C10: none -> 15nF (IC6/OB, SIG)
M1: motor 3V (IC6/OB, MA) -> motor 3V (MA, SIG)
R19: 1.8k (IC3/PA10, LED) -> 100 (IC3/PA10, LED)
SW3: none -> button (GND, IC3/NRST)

---

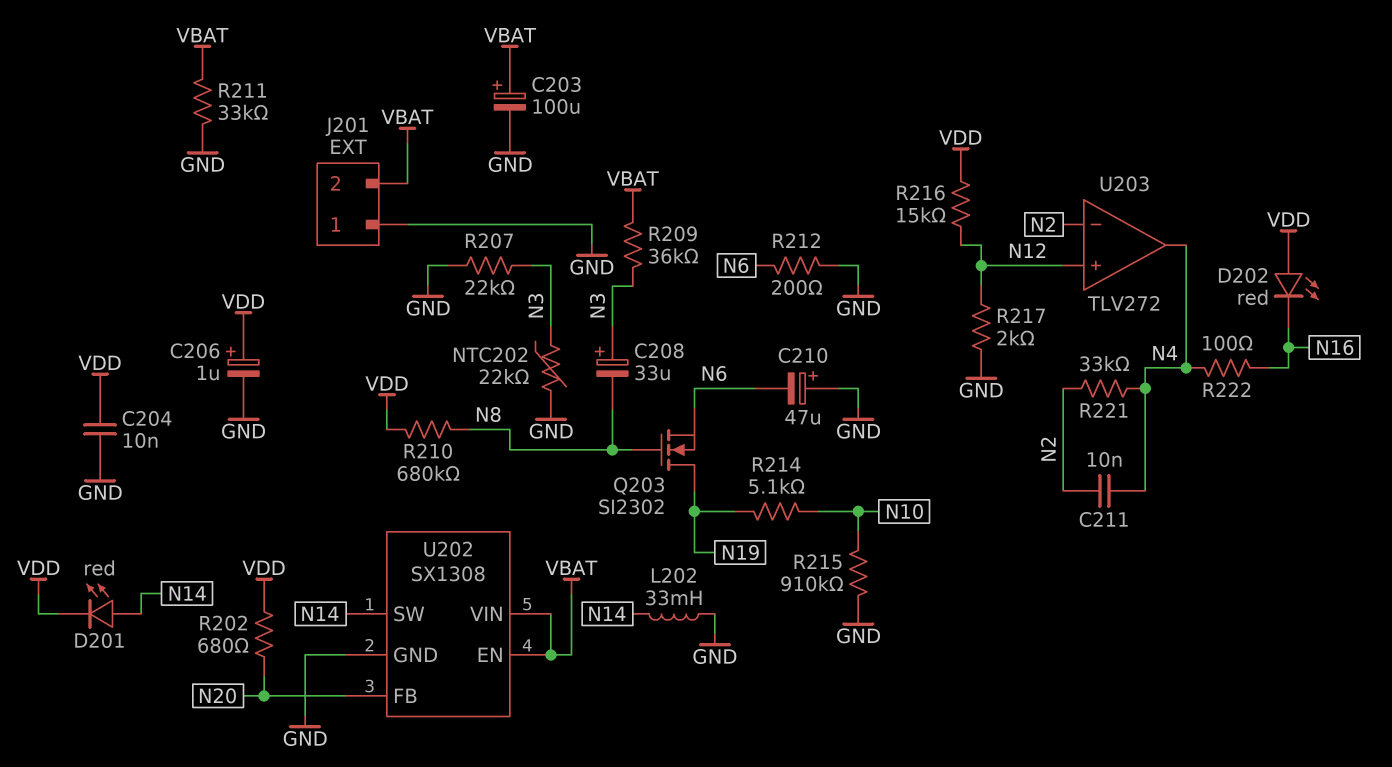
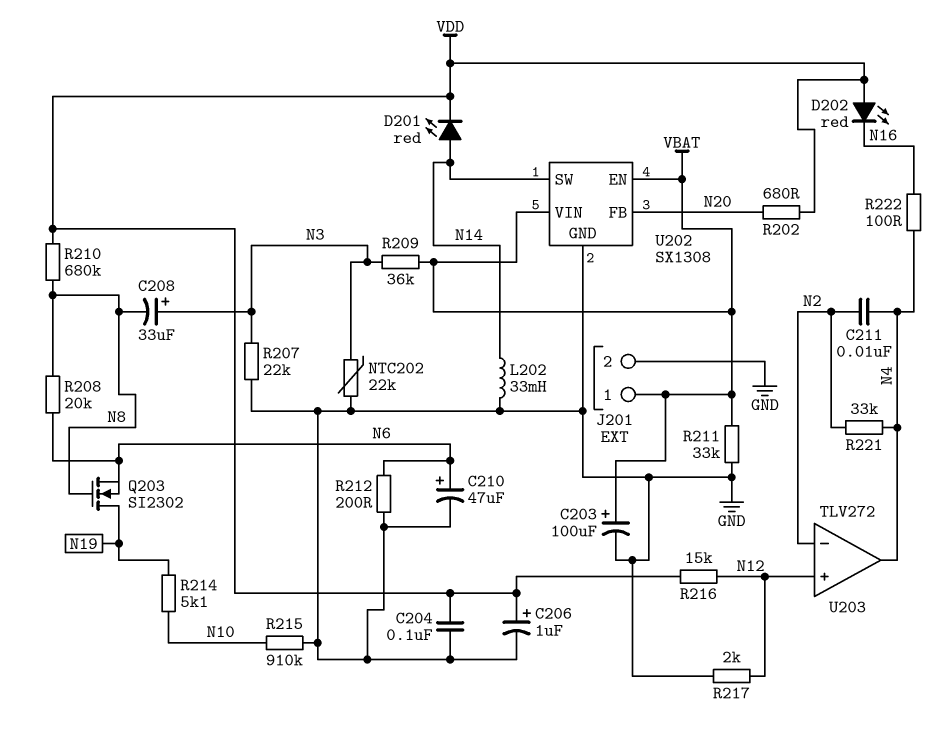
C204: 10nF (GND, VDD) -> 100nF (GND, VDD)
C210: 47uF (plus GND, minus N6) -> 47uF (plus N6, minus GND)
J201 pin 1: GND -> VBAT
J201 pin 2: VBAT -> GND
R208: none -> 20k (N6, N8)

• **Required work**: Reproduce verbatim only the segment of the listing bounded by the line containing "C204: 10nF (GND, VDD) -> 100nF (GND, VDD)" and the line containing "R208: none -> 20k (N6, N8)", with both boundary lines included.

• **Result of the task**:
C204: 10nF (GND, VDD) -> 100nF (GND, VDD)
C210: 47uF (plus GND, minus N6) -> 47uF (plus N6, minus GND)
J201 pin 1: GND -> VBAT
J201 pin 2: VBAT -> GND
R208: none -> 20k (N6, N8)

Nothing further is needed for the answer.